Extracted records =
###

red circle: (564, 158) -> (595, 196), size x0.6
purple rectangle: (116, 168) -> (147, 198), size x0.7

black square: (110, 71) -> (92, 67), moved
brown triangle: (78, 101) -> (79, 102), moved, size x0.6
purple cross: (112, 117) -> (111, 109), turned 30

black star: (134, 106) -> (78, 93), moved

###

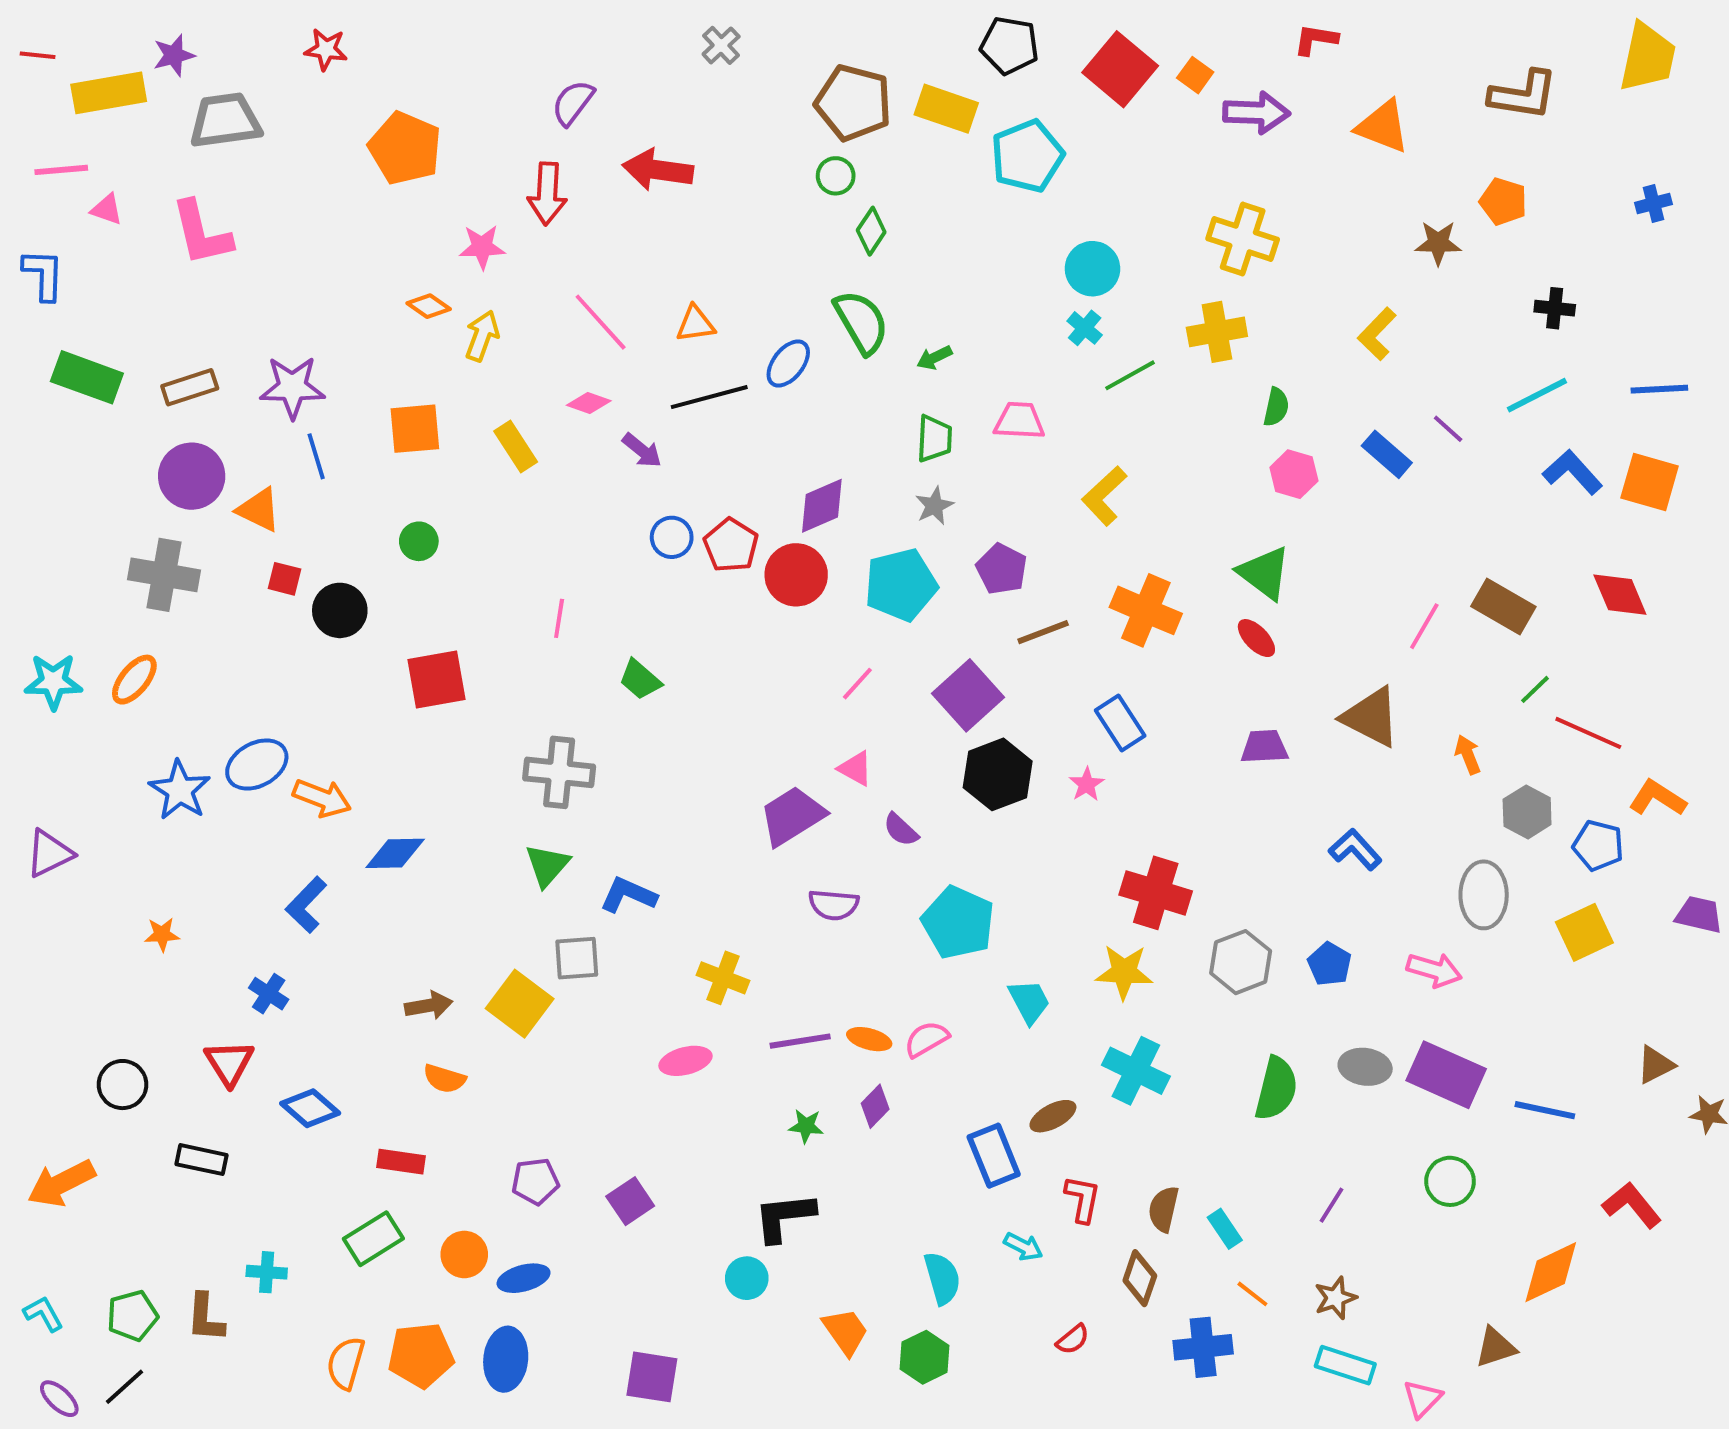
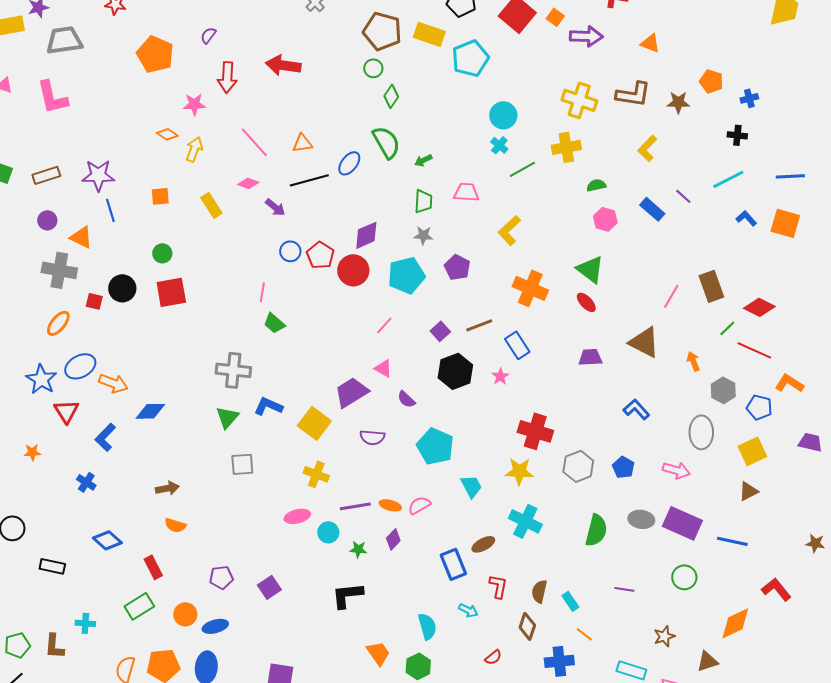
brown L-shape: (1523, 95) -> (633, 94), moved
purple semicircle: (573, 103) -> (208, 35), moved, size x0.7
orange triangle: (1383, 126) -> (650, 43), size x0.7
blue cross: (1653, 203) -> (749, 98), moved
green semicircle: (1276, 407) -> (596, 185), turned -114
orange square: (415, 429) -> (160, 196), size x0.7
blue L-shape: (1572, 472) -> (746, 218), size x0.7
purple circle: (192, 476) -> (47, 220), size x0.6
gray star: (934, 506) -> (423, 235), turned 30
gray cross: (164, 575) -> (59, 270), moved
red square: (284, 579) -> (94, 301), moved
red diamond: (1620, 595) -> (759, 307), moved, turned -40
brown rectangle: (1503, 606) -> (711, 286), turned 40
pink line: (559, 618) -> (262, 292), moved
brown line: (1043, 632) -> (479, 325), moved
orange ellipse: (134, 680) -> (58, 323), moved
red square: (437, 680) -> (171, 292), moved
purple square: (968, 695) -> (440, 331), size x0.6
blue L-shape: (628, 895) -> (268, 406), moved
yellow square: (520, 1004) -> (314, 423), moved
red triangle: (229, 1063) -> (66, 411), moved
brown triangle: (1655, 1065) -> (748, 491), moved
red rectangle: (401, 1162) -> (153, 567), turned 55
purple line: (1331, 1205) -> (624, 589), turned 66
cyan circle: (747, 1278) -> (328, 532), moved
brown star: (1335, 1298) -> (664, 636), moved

###

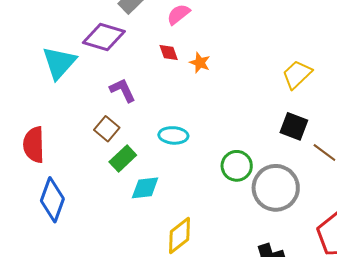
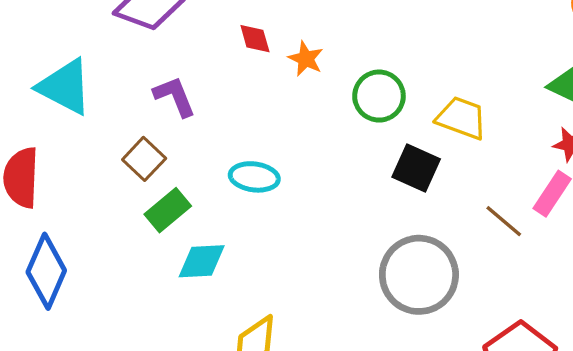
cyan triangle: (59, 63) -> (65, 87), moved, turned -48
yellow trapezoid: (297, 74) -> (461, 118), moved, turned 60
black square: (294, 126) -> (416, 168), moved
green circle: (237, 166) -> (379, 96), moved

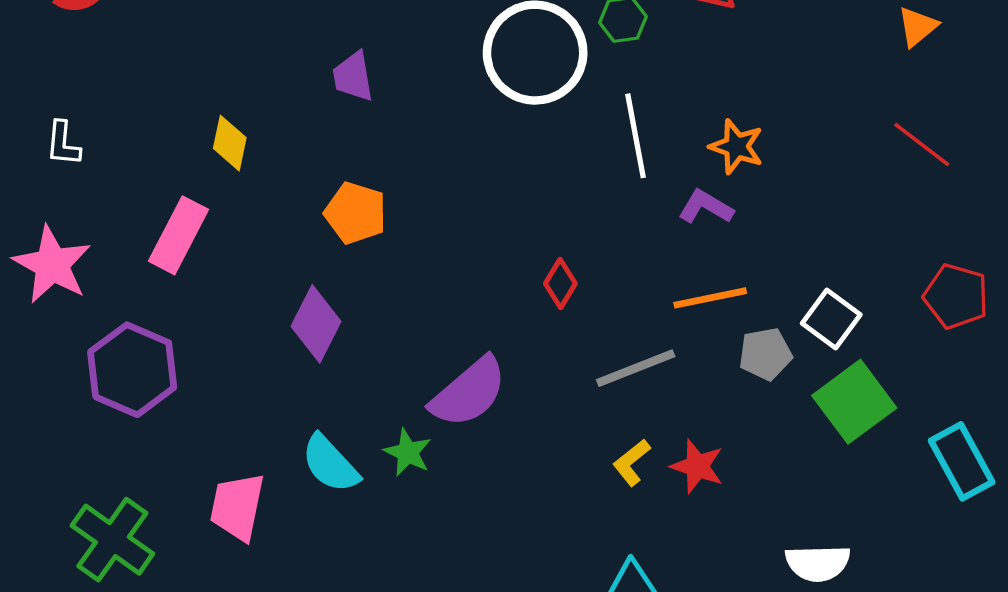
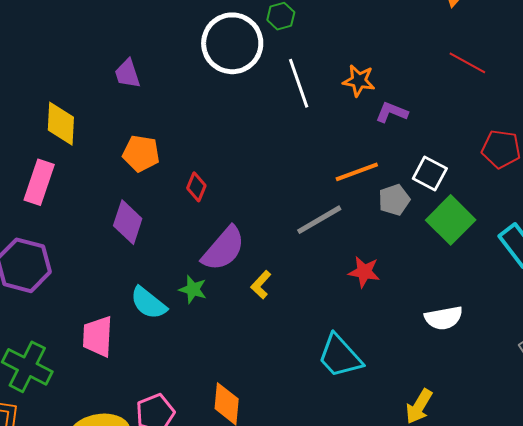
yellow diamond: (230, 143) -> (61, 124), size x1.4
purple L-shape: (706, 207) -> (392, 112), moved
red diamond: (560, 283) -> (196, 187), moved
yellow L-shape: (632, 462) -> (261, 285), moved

###

What is required = State only the count of lines above that hold the string "diamond".

Result for this task = 3